What is being asked » Copy all of the following lines verbatim, leaving the pictures out of your answer.

Records:
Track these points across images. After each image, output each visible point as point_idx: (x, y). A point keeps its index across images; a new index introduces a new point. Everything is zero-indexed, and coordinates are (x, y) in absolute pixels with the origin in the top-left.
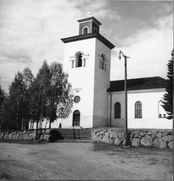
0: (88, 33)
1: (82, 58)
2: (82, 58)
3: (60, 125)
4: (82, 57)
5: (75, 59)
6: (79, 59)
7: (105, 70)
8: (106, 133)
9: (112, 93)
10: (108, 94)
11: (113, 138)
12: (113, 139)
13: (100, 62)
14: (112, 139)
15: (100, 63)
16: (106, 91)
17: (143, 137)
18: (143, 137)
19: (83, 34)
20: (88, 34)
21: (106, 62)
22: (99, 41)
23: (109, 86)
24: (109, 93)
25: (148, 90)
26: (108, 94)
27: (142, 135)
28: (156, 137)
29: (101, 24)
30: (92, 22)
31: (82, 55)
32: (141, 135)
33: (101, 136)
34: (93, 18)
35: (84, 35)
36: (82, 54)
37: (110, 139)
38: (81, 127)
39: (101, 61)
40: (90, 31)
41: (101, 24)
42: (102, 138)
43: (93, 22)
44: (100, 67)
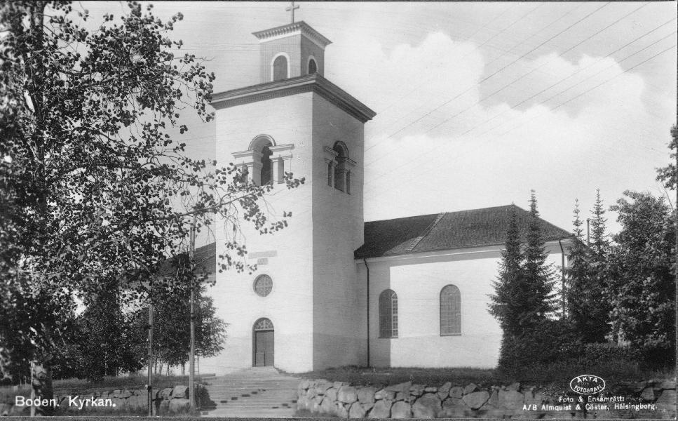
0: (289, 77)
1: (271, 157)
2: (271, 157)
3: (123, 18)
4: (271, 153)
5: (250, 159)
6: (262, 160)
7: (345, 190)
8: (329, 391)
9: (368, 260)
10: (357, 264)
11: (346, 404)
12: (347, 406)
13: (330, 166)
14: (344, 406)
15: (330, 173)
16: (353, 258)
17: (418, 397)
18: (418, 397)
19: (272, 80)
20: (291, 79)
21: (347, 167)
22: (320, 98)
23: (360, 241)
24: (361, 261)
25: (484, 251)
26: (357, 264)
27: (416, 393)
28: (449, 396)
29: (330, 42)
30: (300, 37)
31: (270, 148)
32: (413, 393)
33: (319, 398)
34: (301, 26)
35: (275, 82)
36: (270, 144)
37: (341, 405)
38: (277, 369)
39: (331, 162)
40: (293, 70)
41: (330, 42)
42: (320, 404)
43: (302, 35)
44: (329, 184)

Answer to this task »
Track these points across images. After each image, output each visible point as point_idx: (x, y). A point keeps its index across images; a new index introduces a new point. Everything is zero-indexed, and coordinates are (x, y) in absolute pixels with the origin in the top-left.
0: (88, 33)
1: (82, 58)
2: (82, 58)
3: (60, 125)
4: (82, 57)
5: (75, 59)
6: (79, 59)
7: (105, 70)
8: (106, 133)
9: (112, 93)
10: (108, 94)
11: (113, 138)
12: (113, 139)
13: (100, 62)
14: (112, 139)
15: (100, 63)
16: (106, 91)
17: (143, 137)
18: (143, 137)
19: (83, 34)
20: (88, 34)
21: (106, 62)
22: (99, 41)
23: (109, 86)
24: (109, 93)
25: (148, 90)
26: (108, 94)
27: (142, 135)
28: (156, 137)
29: (101, 24)
30: (92, 22)
31: (82, 55)
32: (141, 135)
33: (101, 136)
34: (93, 18)
35: (84, 35)
36: (82, 54)
37: (110, 139)
38: (81, 127)
39: (101, 61)
40: (90, 31)
41: (101, 24)
42: (102, 138)
43: (93, 22)
44: (100, 67)
0: (289, 77)
1: (271, 157)
2: (271, 157)
3: (123, 18)
4: (271, 153)
5: (250, 159)
6: (262, 160)
7: (345, 190)
8: (329, 391)
9: (368, 260)
10: (357, 264)
11: (346, 404)
12: (347, 406)
13: (330, 166)
14: (344, 406)
15: (330, 173)
16: (353, 258)
17: (418, 397)
18: (418, 397)
19: (272, 80)
20: (291, 79)
21: (347, 167)
22: (320, 98)
23: (360, 241)
24: (361, 261)
25: (484, 251)
26: (357, 264)
27: (416, 393)
28: (449, 396)
29: (330, 42)
30: (300, 37)
31: (270, 148)
32: (413, 393)
33: (319, 398)
34: (301, 26)
35: (275, 82)
36: (270, 144)
37: (341, 405)
38: (277, 369)
39: (331, 162)
40: (293, 70)
41: (330, 42)
42: (320, 404)
43: (302, 35)
44: (329, 184)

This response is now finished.